INFORMATION SUPPLIED:
□ □ □

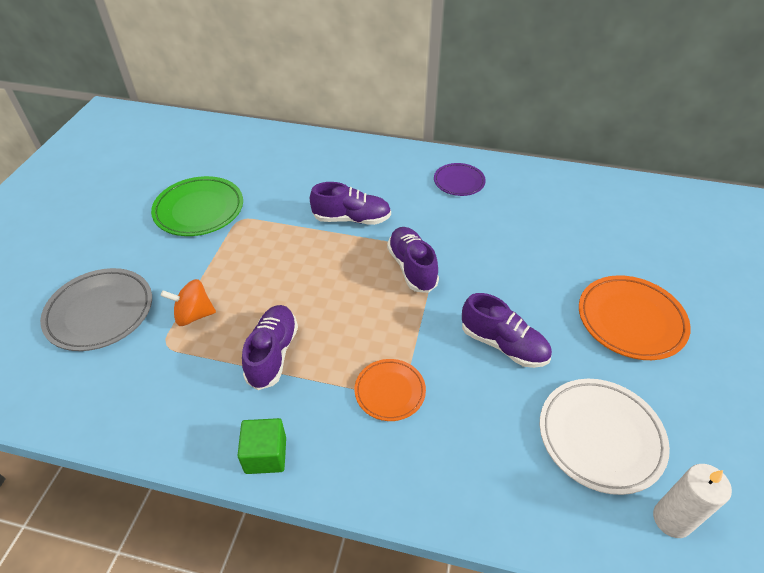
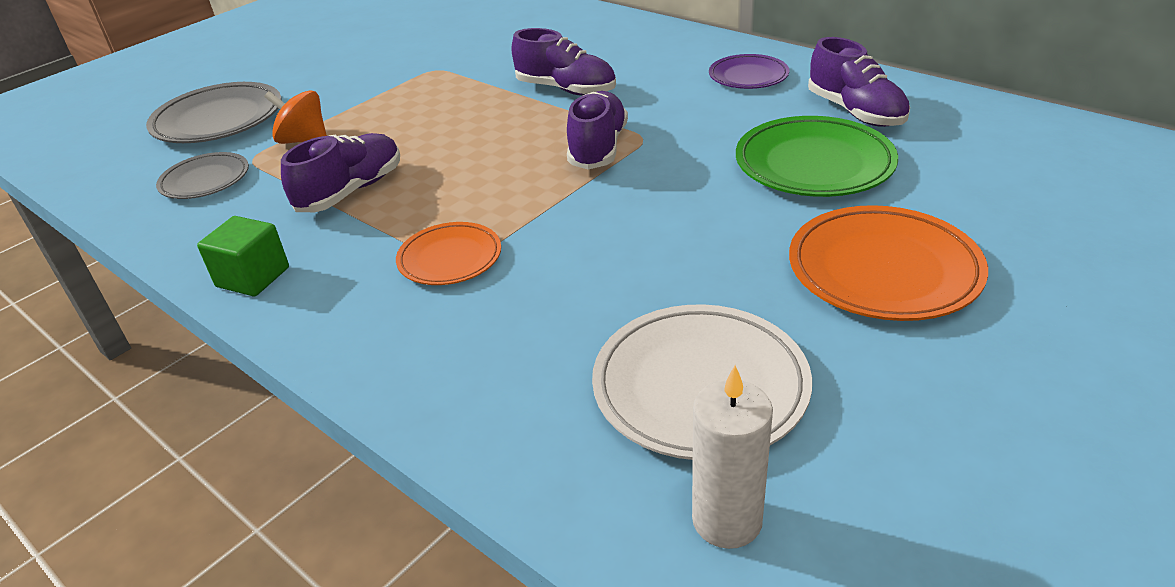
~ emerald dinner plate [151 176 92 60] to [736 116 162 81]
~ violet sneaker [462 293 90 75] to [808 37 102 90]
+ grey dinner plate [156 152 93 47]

□ □ □

REQUIREMENT: Throughout the data above, copy all lines where the word "plate" is found.

TASK RESPONSE:
~ emerald dinner plate [151 176 92 60] to [736 116 162 81]
+ grey dinner plate [156 152 93 47]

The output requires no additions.